— MATERIAL TO PROCESS —
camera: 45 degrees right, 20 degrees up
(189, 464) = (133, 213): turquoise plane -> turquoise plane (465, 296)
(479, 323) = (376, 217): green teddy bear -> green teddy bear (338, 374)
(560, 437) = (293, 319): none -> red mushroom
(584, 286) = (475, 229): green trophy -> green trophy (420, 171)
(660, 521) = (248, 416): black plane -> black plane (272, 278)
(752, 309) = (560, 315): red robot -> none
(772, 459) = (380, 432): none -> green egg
---
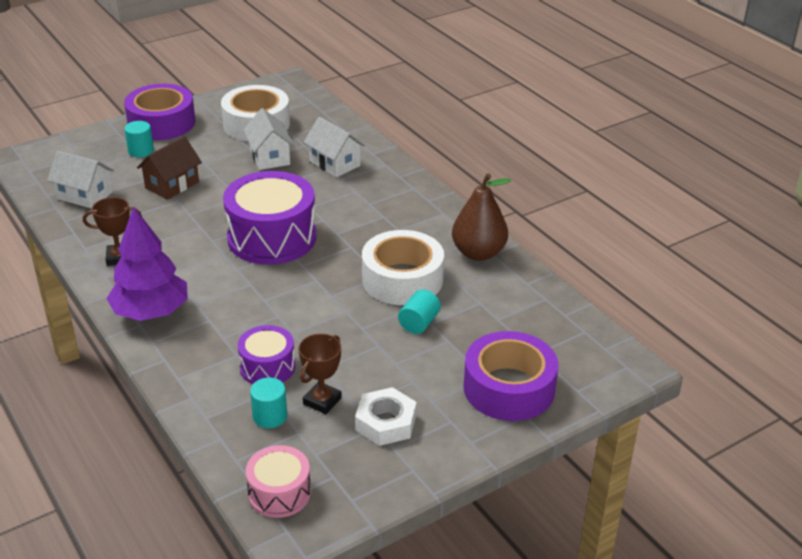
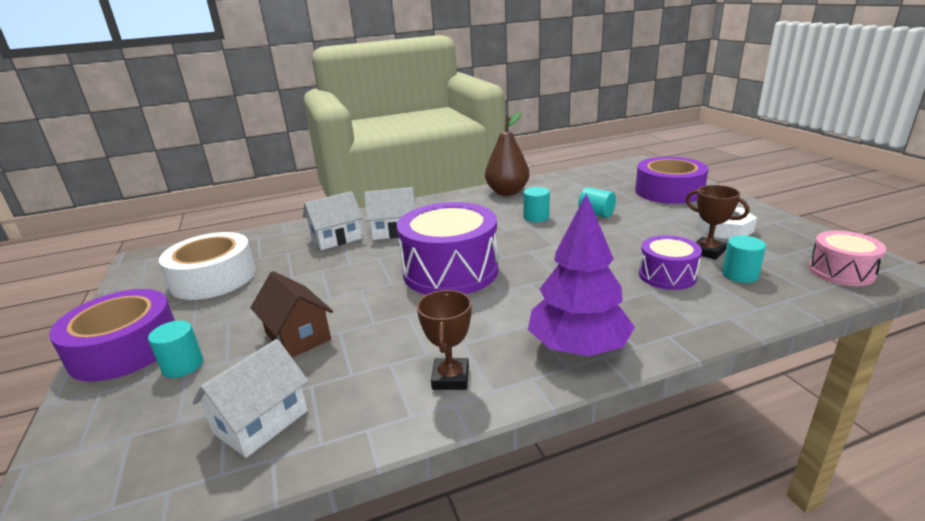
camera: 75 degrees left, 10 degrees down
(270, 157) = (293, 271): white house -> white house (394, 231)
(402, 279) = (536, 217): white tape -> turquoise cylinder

— WHAT IS REQUIRED —
In the material above, transcribe exactly the lines beginning at the one with "(189, 464) = (133, 213): turquoise" and ending at the one with "(584, 286) = (475, 229): green", both included.

— ANSWER BELOW —
(189, 464) = (133, 213): turquoise plane -> turquoise plane (465, 296)
(479, 323) = (376, 217): green teddy bear -> green teddy bear (338, 374)
(560, 437) = (293, 319): none -> red mushroom
(584, 286) = (475, 229): green trophy -> green trophy (420, 171)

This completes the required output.